** Record set follows **
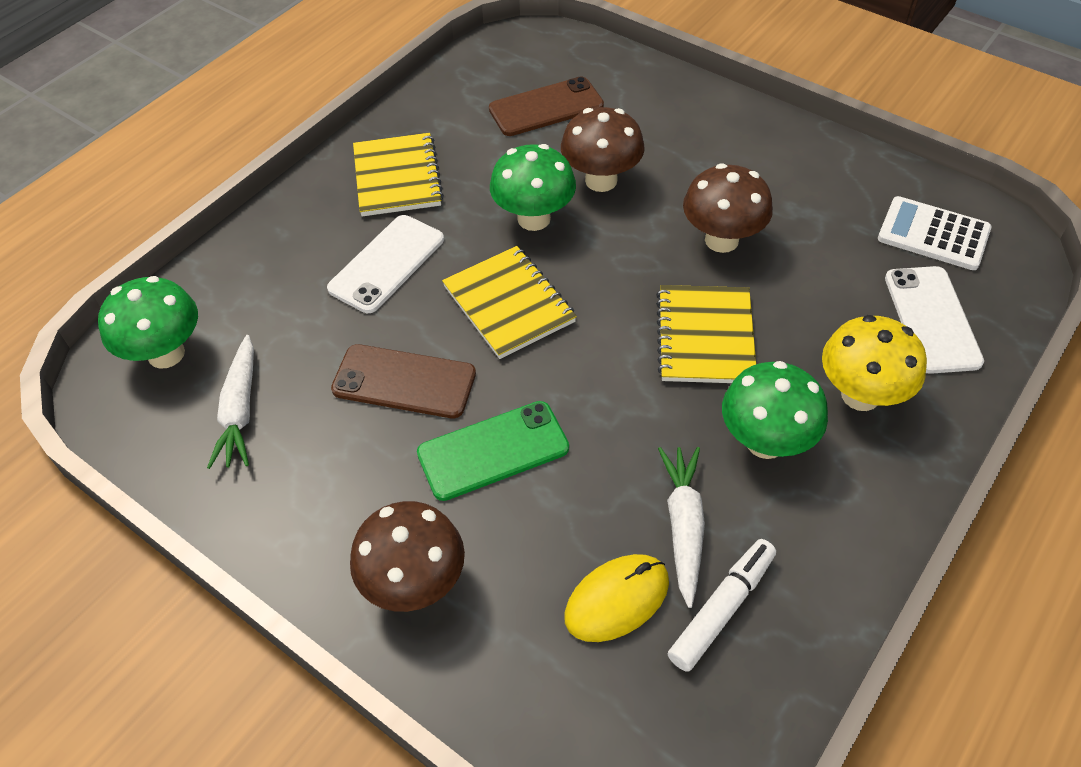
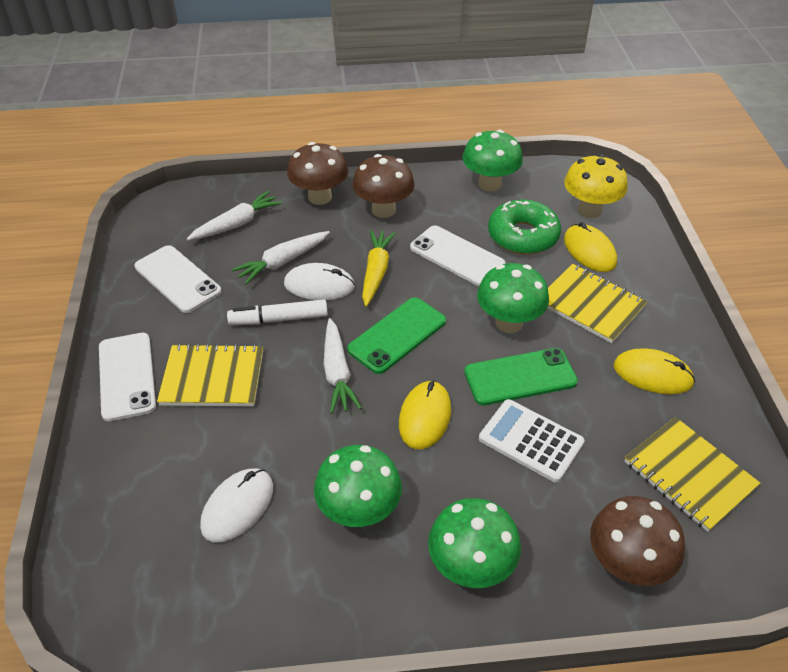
brown phone: 2 -> 0
green donut: 0 -> 1
green mushroom: 3 -> 4
green phone: 1 -> 2
white carrot: 2 -> 3
white mouse: 0 -> 2
white phone: 2 -> 3
yellow carrot: 0 -> 1
yellow mouse: 1 -> 3

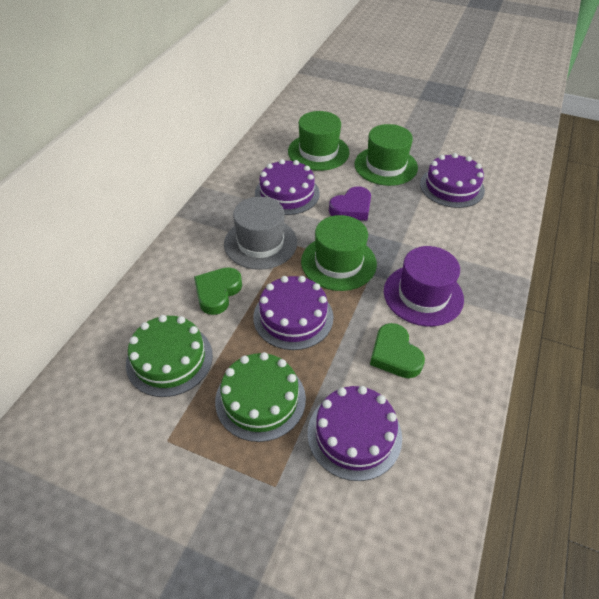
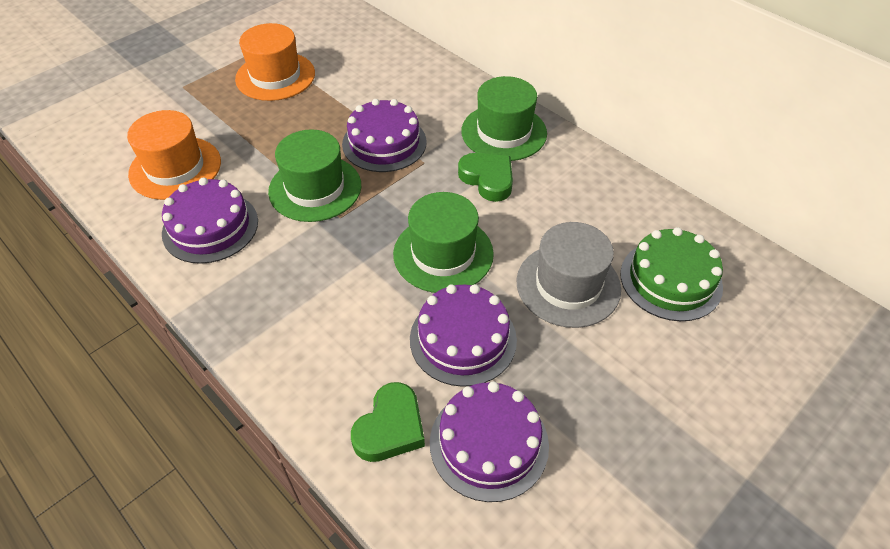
green cake: 2 -> 1
orange hat: 0 -> 2
purple hat: 1 -> 0
purple heart: 1 -> 0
** End of Record set **
# Exercise brief
Say how many lines of the data hold the string "white". Reply with the number alone.

# Written reply
3